> **TASK DIRECTIONS**
Lines before the one containing "tan brick F7:G7" are excluded; retype that line and all remaining lines of the material exactly.

> **DATA PROVIDED**
.....
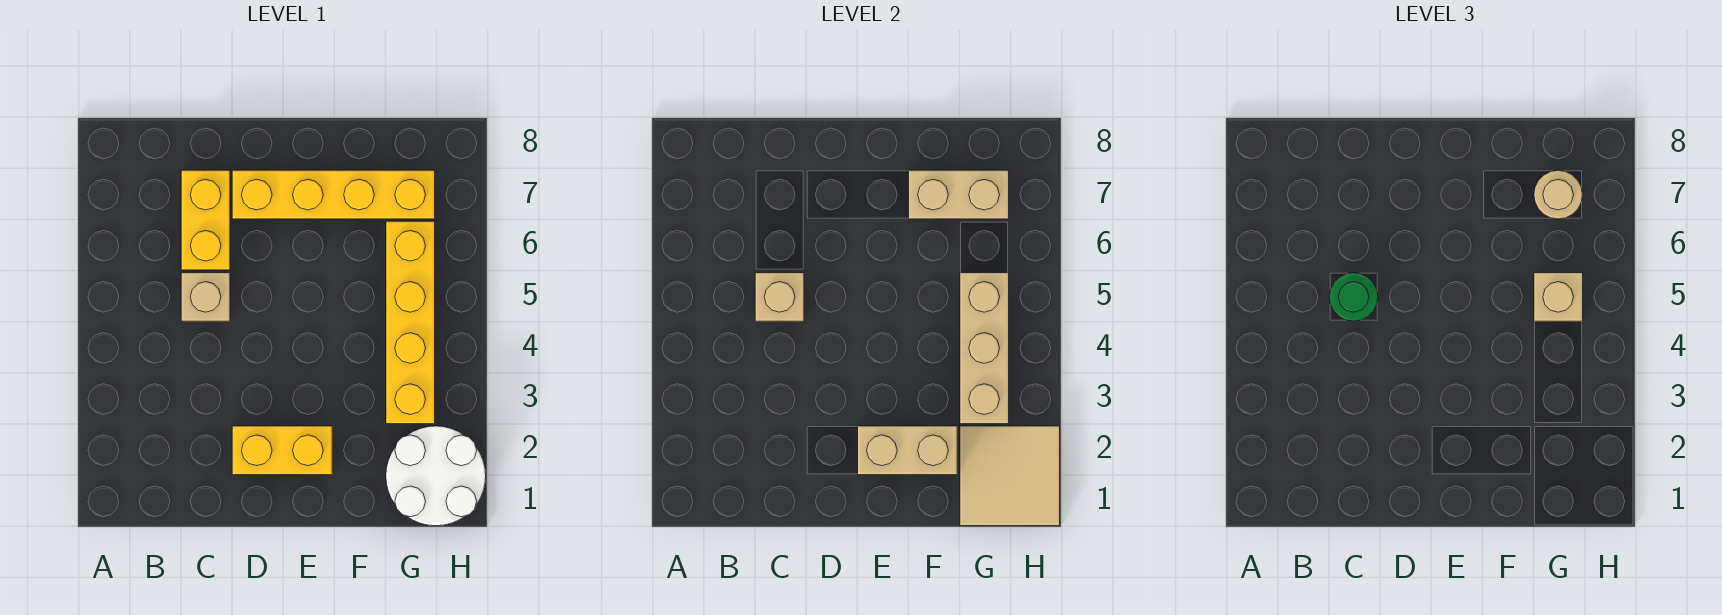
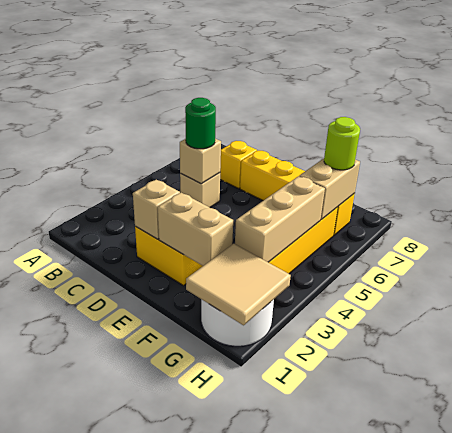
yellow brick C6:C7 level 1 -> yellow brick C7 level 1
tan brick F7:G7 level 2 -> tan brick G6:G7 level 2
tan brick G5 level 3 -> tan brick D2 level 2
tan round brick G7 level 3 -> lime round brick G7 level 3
.....
> **COMPLETED EXERCISE**
tan brick F7:G7 level 2 -> tan brick G6:G7 level 2
tan brick G5 level 3 -> tan brick D2 level 2
tan round brick G7 level 3 -> lime round brick G7 level 3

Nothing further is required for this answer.